WORK TO BE COMPLETED> Please repeat the data below exactly, with the pictures removed.

RECORD EXTRACTS>
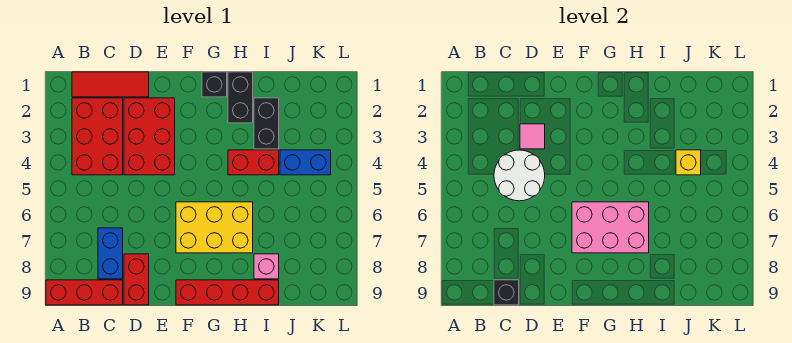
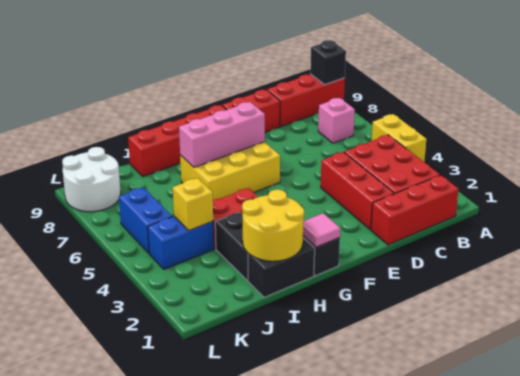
none -> yellow brick A4:A5 level 1
red tile B1:D1 level 1 -> red brick B1:D1 level 1
white round brick C4:D5 level 2 -> white round brick K8:L9 level 1
blue brick C7:C8 level 1 -> blue brick K5:K6 level 1
black brick C9 level 2 -> black brick A9 level 2
red brick D2:E4 level 1 -> red brick D2:D4 level 1
pink tile D3 level 2 -> pink tile G1 level 2
red brick D8:D9 level 1 -> red brick D9:E9 level 1
pink brick F6:H7 level 2 -> pink brick F7:H7 level 2
black brick H1:H2 level 1 -> black brick H1:I1 level 1
none -> yellow round brick H1:I2 level 2
pink brick I8 level 1 -> pink brick B7 level 1

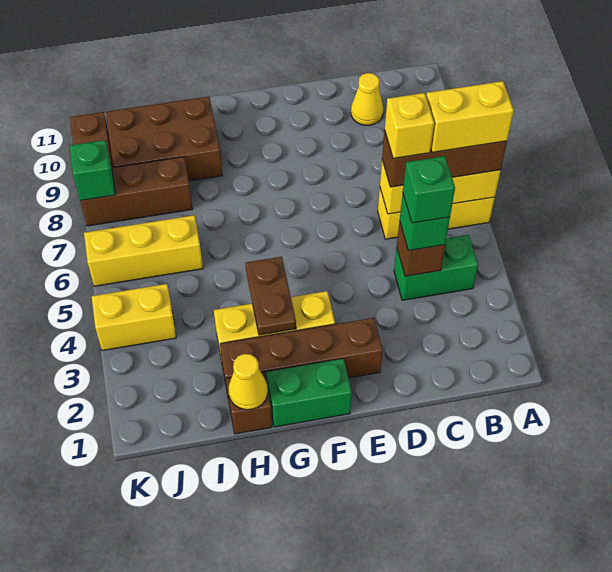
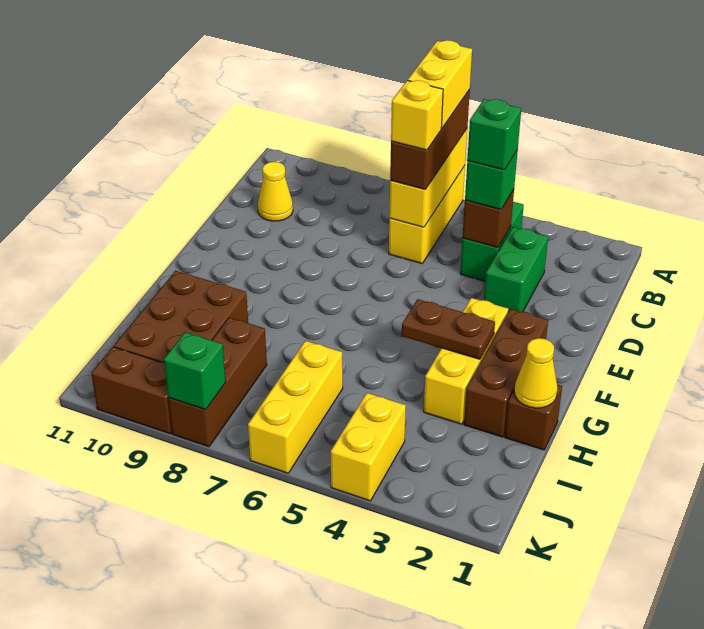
brown brick E2:H2 level 1 -> brown brick F2:H2 level 1
green brick F1:G1 level 1 -> green brick C3:D3 level 1

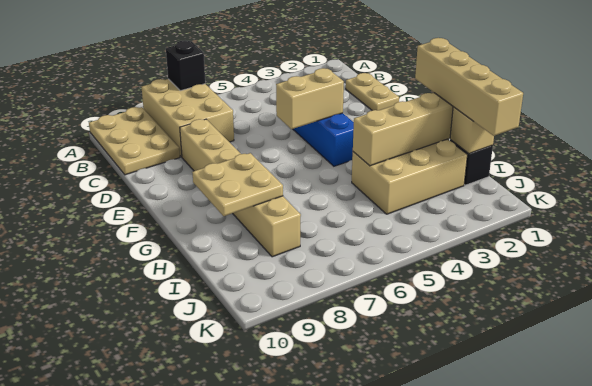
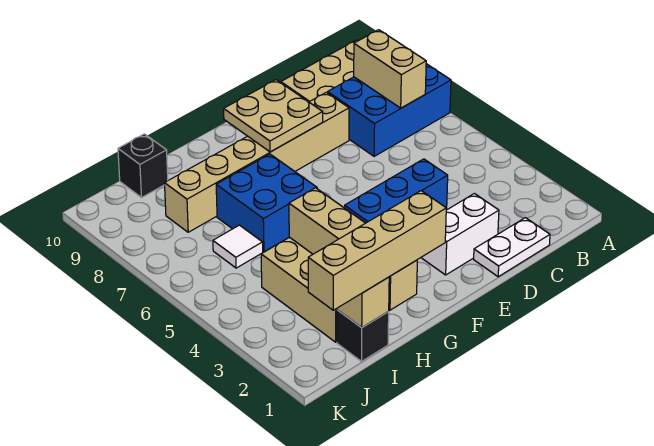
tan brick A7:C8 level 1 -> blue brick A7:C8 level 1
black brick A7 level 2 -> black brick I10 level 1
tan plate C1:D1 level 1 -> white plate C1:D1 level 1
none -> white brick D2:E2 level 1
tan brick E4:E5 level 2 -> tan brick B7:B8 level 2
none -> blue brick G6:H7 level 1
tan plate G8:H9 level 2 -> tan plate E8:F9 level 2
none -> white tile I6 level 1

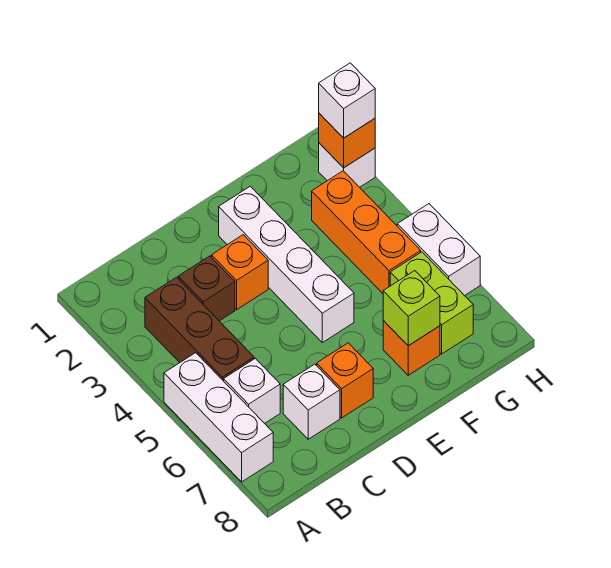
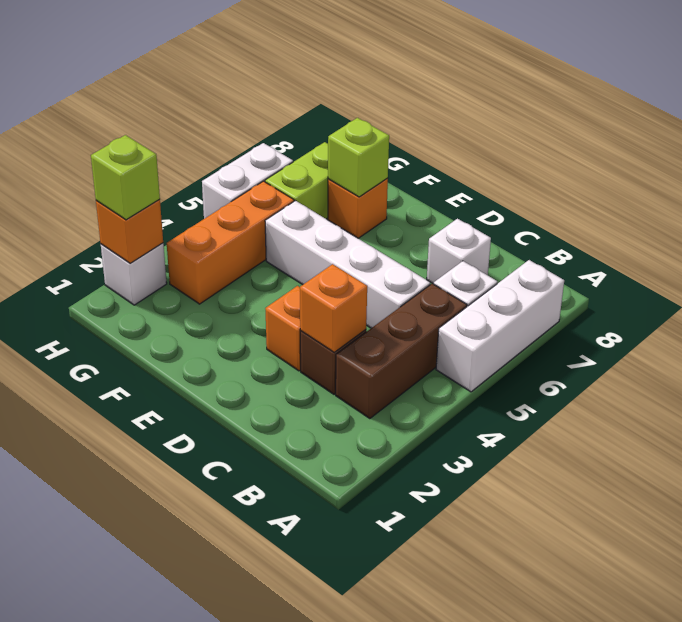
orange brick D7 level 1 -> orange brick C3 level 2
white brick E2:E5 level 1 -> white brick C5:F5 level 1
white brick H2 level 3 -> lime brick H2 level 3

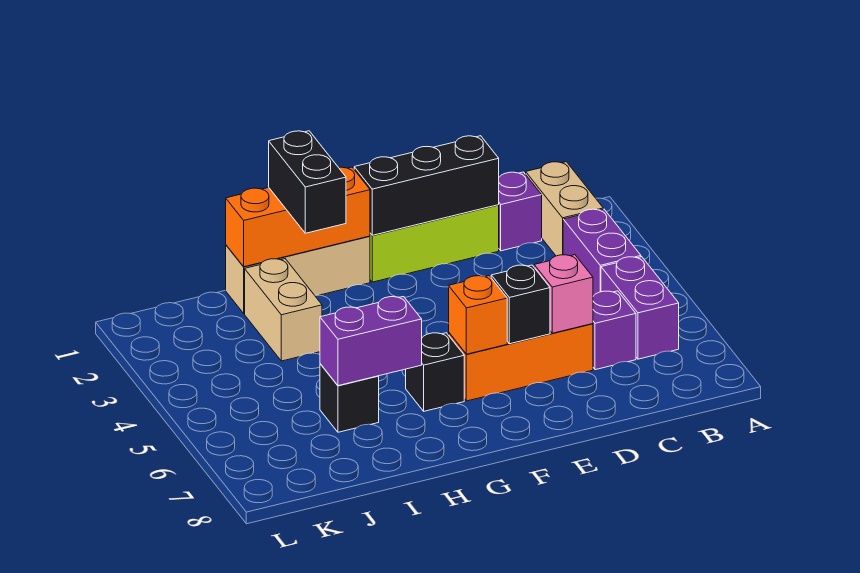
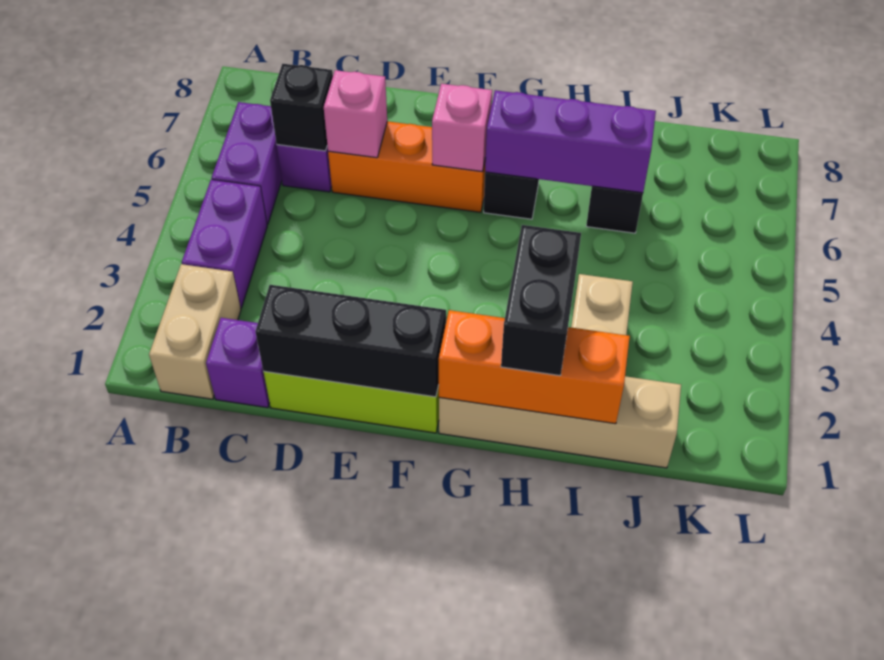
black brick E6 level 2 -> black brick C6 level 2
orange brick F6 level 2 -> pink brick F6 level 2
tan brick G1:I1 level 1 -> tan brick G1:J1 level 1
purple brick H6:I6 level 2 -> purple brick G6:I6 level 2

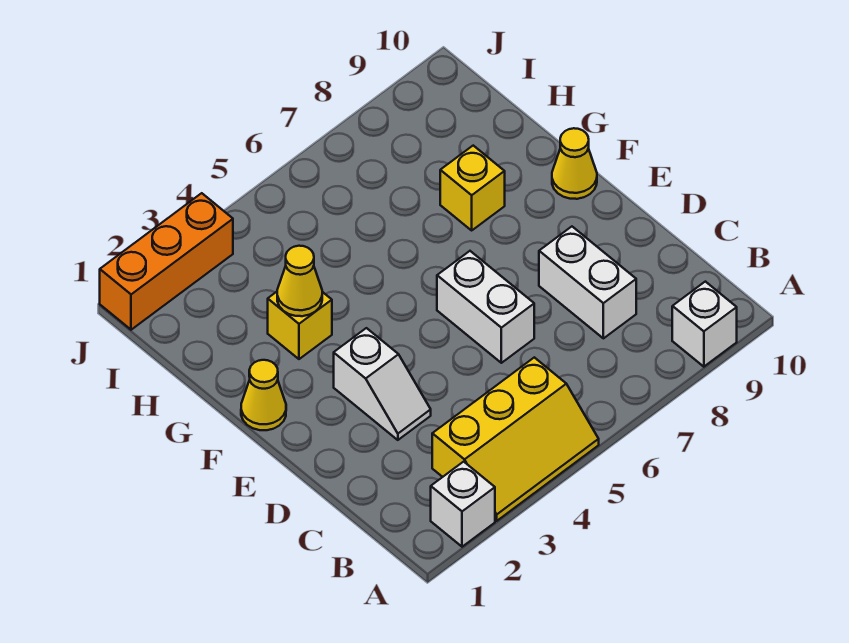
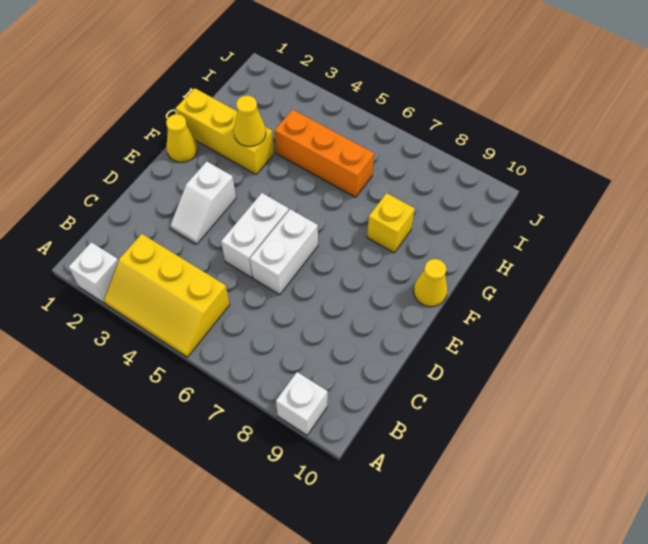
white brick C8:D8 level 1 -> white brick D5:E5 level 1
yellow brick G3 level 1 -> yellow brick G1:G3 level 1
orange brick J1:J3 level 1 -> orange brick H4:H6 level 1

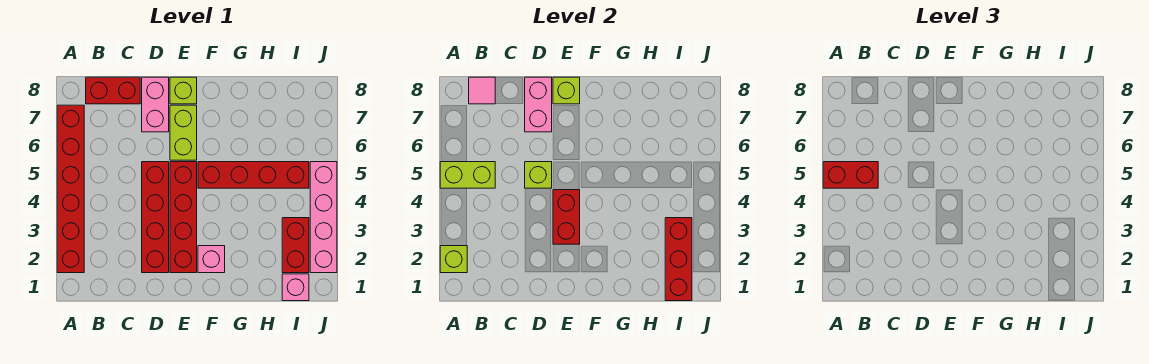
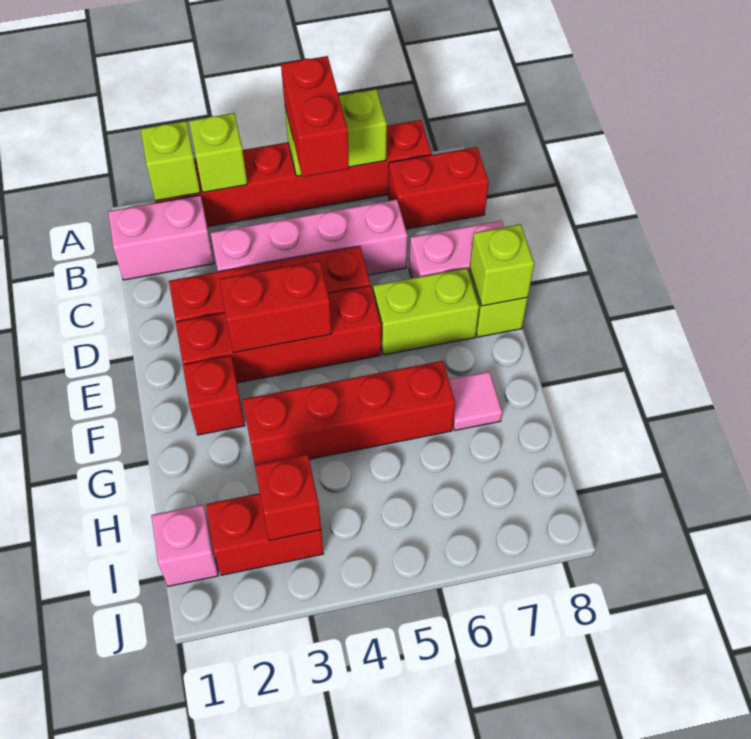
lime brick A5:B5 level 2 -> lime brick A5:A6 level 2
red brick B8:C8 level 1 -> red brick B7:B8 level 1
pink tile B8 level 2 -> pink tile G7 level 1
lime brick D5 level 2 -> lime brick A3 level 2
pink brick D7:D8 level 2 -> pink brick B1:B2 level 1
pink brick F2 level 1 -> red brick F2 level 1
red brick F5:I5 level 1 -> red brick G3:G6 level 1
red brick I1:I3 level 2 -> red brick I3 level 2
pink brick J2:J5 level 1 -> pink brick C3:C6 level 1

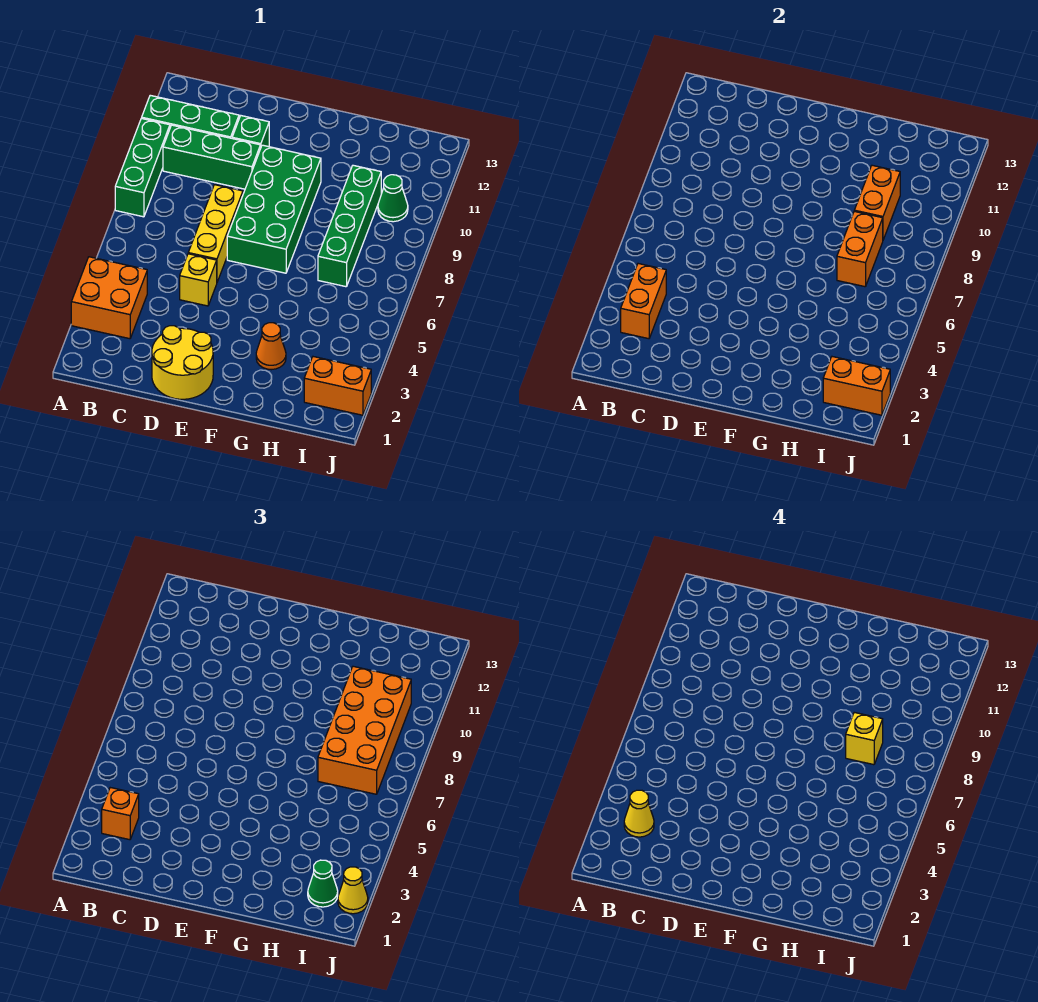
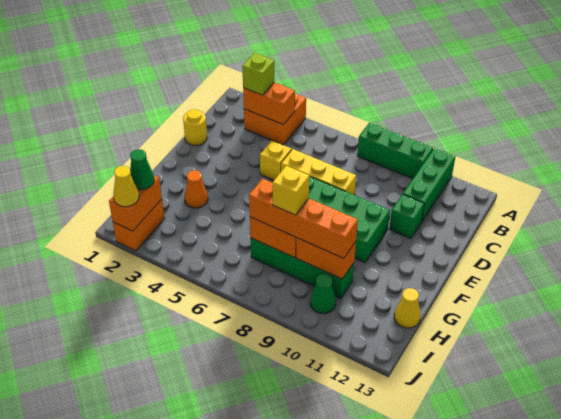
orange brick B3 level 3 -> lime brick B3 level 3
yellow cone B3 level 4 -> yellow cone H13 level 1
green brick B10:D10 level 1 -> none
yellow round brick D1:E2 level 1 -> yellow round brick D1 level 1
orange brick H7:I10 level 3 -> orange brick H7:H10 level 3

OUTPUT OF THE TASK>
none -> yellow brick A4:A5 level 1
red tile B1:D1 level 1 -> red brick B1:D1 level 1
white round brick C4:D5 level 2 -> white round brick K8:L9 level 1
blue brick C7:C8 level 1 -> blue brick K5:K6 level 1
black brick C9 level 2 -> black brick A9 level 2
red brick D2:E4 level 1 -> red brick D2:D4 level 1
pink tile D3 level 2 -> pink tile G1 level 2
red brick D8:D9 level 1 -> red brick D9:E9 level 1
pink brick F6:H7 level 2 -> pink brick F7:H7 level 2
black brick H1:H2 level 1 -> black brick H1:I1 level 1
none -> yellow round brick H1:I2 level 2
pink brick I8 level 1 -> pink brick B7 level 1

brown brick E2:H2 level 1 -> brown brick F2:H2 level 1
green brick F1:G1 level 1 -> green brick C3:D3 level 1

tan brick A7:C8 level 1 -> blue brick A7:C8 level 1
black brick A7 level 2 -> black brick I10 level 1
tan plate C1:D1 level 1 -> white plate C1:D1 level 1
none -> white brick D2:E2 level 1
tan brick E4:E5 level 2 -> tan brick B7:B8 level 2
none -> blue brick G6:H7 level 1
tan plate G8:H9 level 2 -> tan plate E8:F9 level 2
none -> white tile I6 level 1

orange brick D7 level 1 -> orange brick C3 level 2
white brick E2:E5 level 1 -> white brick C5:F5 level 1
white brick H2 level 3 -> lime brick H2 level 3

black brick E6 level 2 -> black brick C6 level 2
orange brick F6 level 2 -> pink brick F6 level 2
tan brick G1:I1 level 1 -> tan brick G1:J1 level 1
purple brick H6:I6 level 2 -> purple brick G6:I6 level 2

white brick C8:D8 level 1 -> white brick D5:E5 level 1
yellow brick G3 level 1 -> yellow brick G1:G3 level 1
orange brick J1:J3 level 1 -> orange brick H4:H6 level 1

lime brick A5:B5 level 2 -> lime brick A5:A6 level 2
red brick B8:C8 level 1 -> red brick B7:B8 level 1
pink tile B8 level 2 -> pink tile G7 level 1
lime brick D5 level 2 -> lime brick A3 level 2
pink brick D7:D8 level 2 -> pink brick B1:B2 level 1
pink brick F2 level 1 -> red brick F2 level 1
red brick F5:I5 level 1 -> red brick G3:G6 level 1
red brick I1:I3 level 2 -> red brick I3 level 2
pink brick J2:J5 level 1 -> pink brick C3:C6 level 1

orange brick B3 level 3 -> lime brick B3 level 3
yellow cone B3 level 4 -> yellow cone H13 level 1
green brick B10:D10 level 1 -> none
yellow round brick D1:E2 level 1 -> yellow round brick D1 level 1
orange brick H7:I10 level 3 -> orange brick H7:H10 level 3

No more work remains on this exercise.